Task statement:
Starting at the line that holds "(434, 104) = (203, 345): green rocket -> none", copy every line exactly through the end of the data, and no others.

Records:

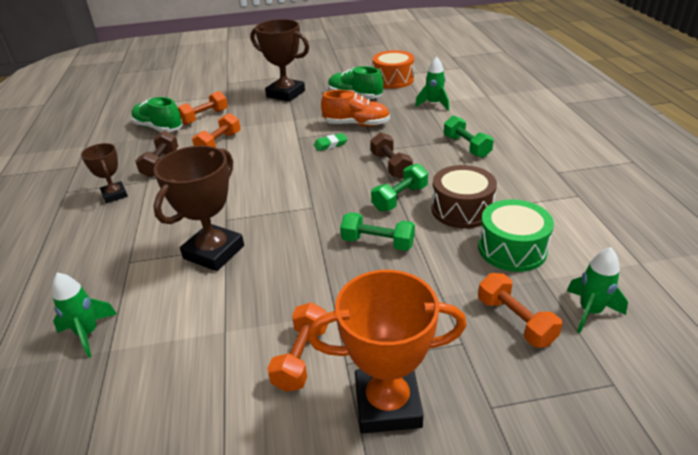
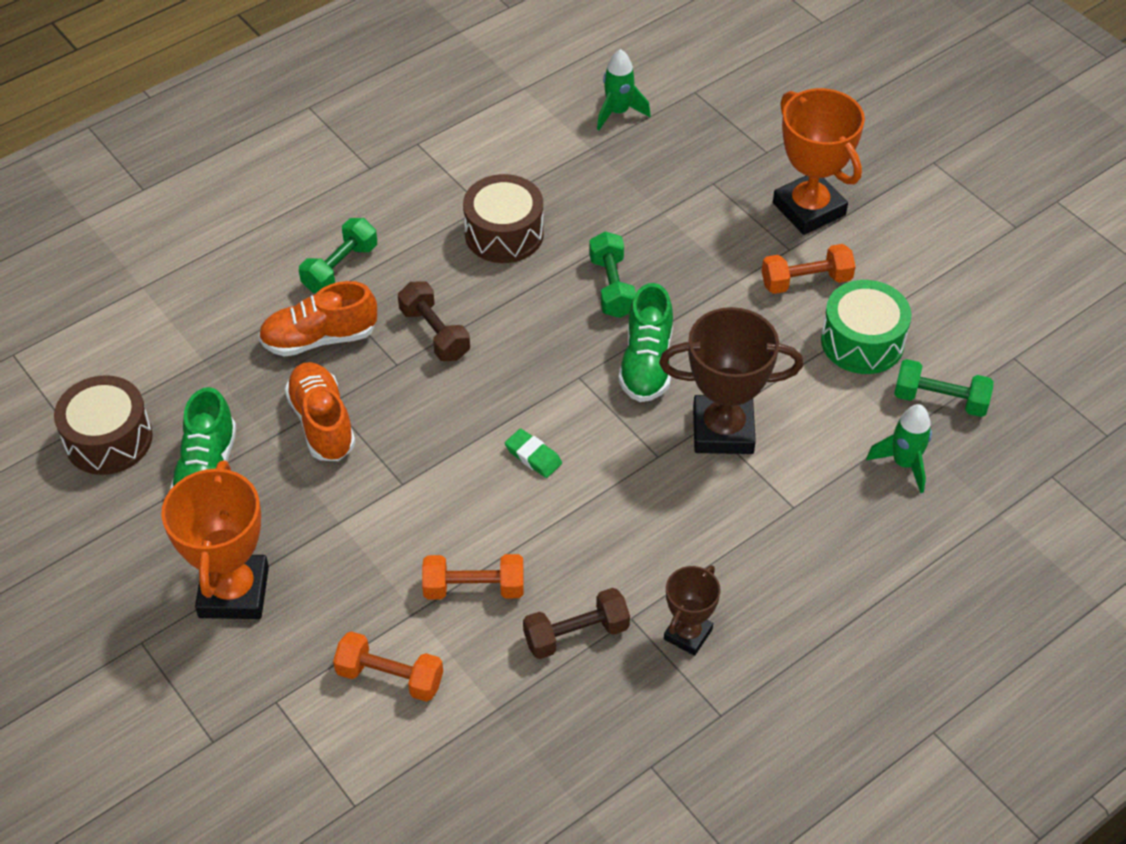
camera: 120 degrees left, 15 degrees up
(158, 128) = (465, 730): green shoe -> green shoe (646, 363)
(285, 94) = (234, 592): brown trophy -> orange trophy
(330, 144) = (406, 429): green eraser -> green eraser (533, 456)
(390, 166) = (435, 333): brown dumbbell -> brown dumbbell turned 75 degrees counterclockwise
(393, 80) = (108, 439): orange drum -> brown drum
(400, 198) = (511, 297): green dumbbell -> green dumbbell (940, 400)
(415, 132) = (319, 338): none -> orange shoe
(434, 104) = (203, 345): green rocket -> none
(512, 249) = (556, 177): green drum -> green drum (862, 341)
(515, 321) = (662, 156): orange dumbbell -> none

Task solution:
(434, 104) = (203, 345): green rocket -> none
(512, 249) = (556, 177): green drum -> green drum (862, 341)
(515, 321) = (662, 156): orange dumbbell -> none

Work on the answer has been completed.